═══ LISTED RECORDS ═══
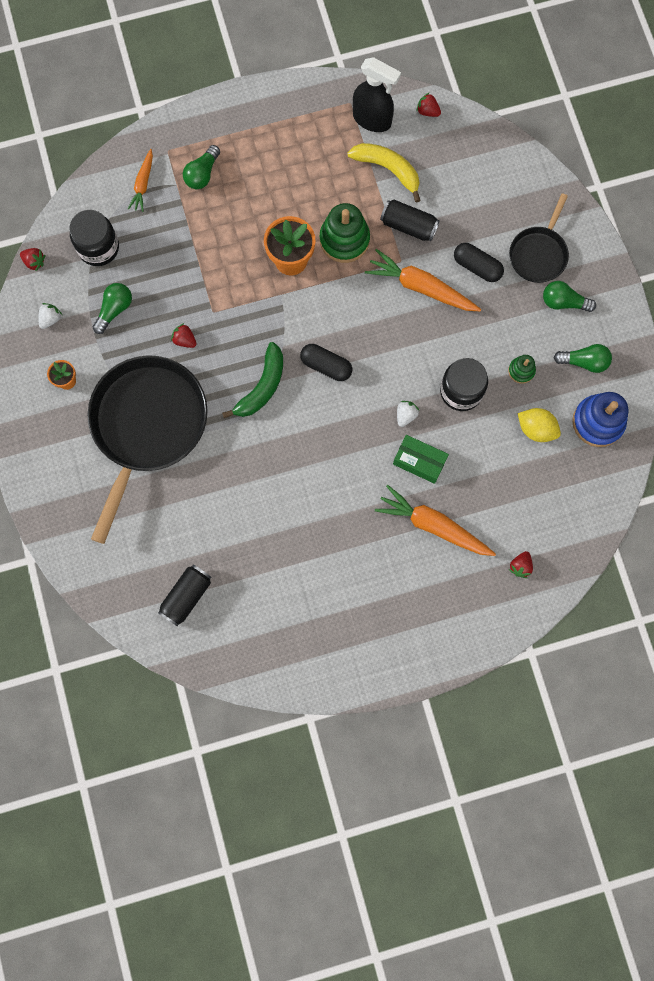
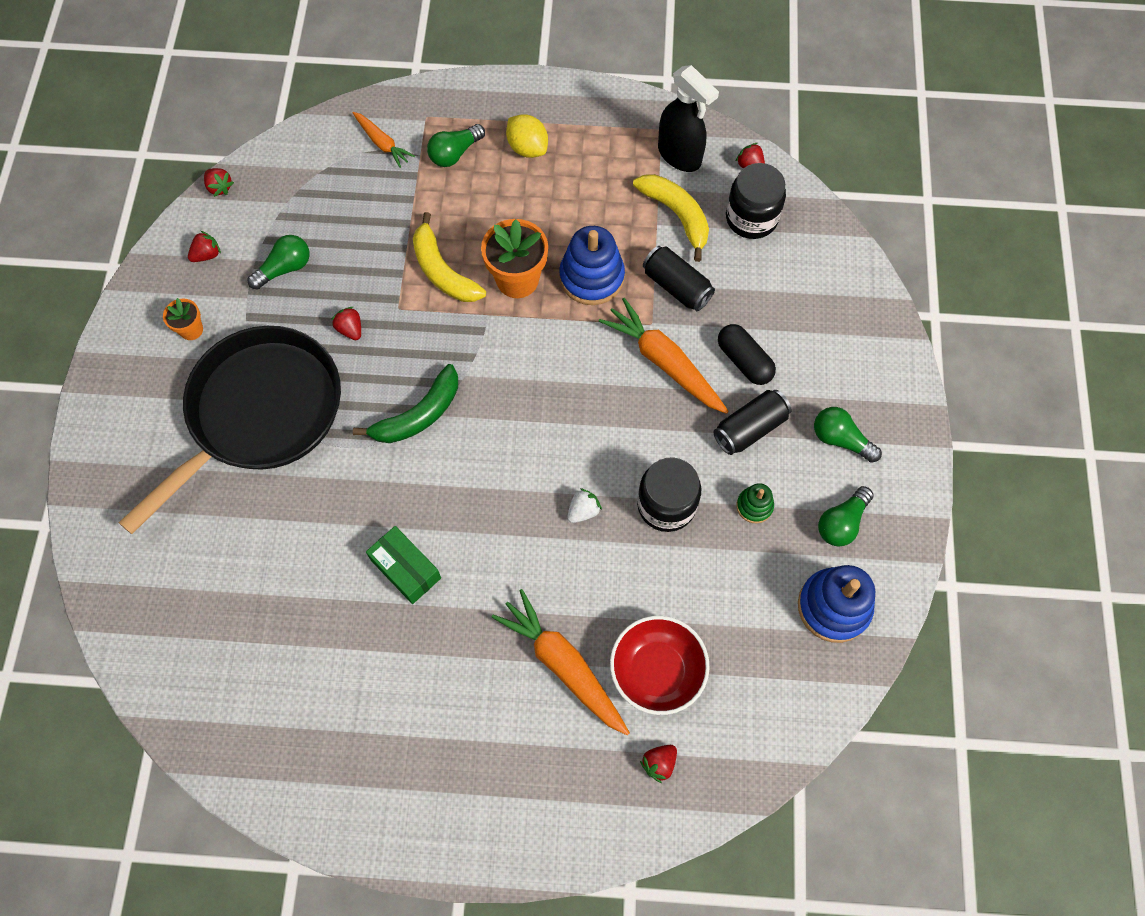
camera: 20 degrees right, 10 degrees down
(51, 319) = (207, 255): white strawberry -> red strawberry
(98, 248) = (299, 195): black jar -> black jar (751, 218)
(143, 184) = (382, 143): orange carrot -> orange carrot turned 75 degrees counterclockwise
(186, 596) = (209, 641): black can -> black can (750, 428)
(233, 272) = (443, 271): none -> yellow banana
(326, 366) = (508, 416): black capsule -> none
(344, 240) = (591, 277): green stacking toy -> blue stacking toy
(419, 461) = (577, 575): green box -> green box (406, 569)
(496, 507) = (657, 671): none -> red bowl
(536, 429) = (747, 587): yellow lemon -> yellow lemon (527, 148)
(538, 254) = (829, 370): black pan -> none
(584, 362) = (841, 523): green light bulb -> green light bulb turned 105 degrees clockwise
═══
Could you retype exactly the lines from the one containing "(143, 184) = (382, 143): orange" through the final line of the data above, and no others?

WRITTEN RESPONSE>
(143, 184) = (382, 143): orange carrot -> orange carrot turned 75 degrees counterclockwise
(186, 596) = (209, 641): black can -> black can (750, 428)
(233, 272) = (443, 271): none -> yellow banana
(326, 366) = (508, 416): black capsule -> none
(344, 240) = (591, 277): green stacking toy -> blue stacking toy
(419, 461) = (577, 575): green box -> green box (406, 569)
(496, 507) = (657, 671): none -> red bowl
(536, 429) = (747, 587): yellow lemon -> yellow lemon (527, 148)
(538, 254) = (829, 370): black pan -> none
(584, 362) = (841, 523): green light bulb -> green light bulb turned 105 degrees clockwise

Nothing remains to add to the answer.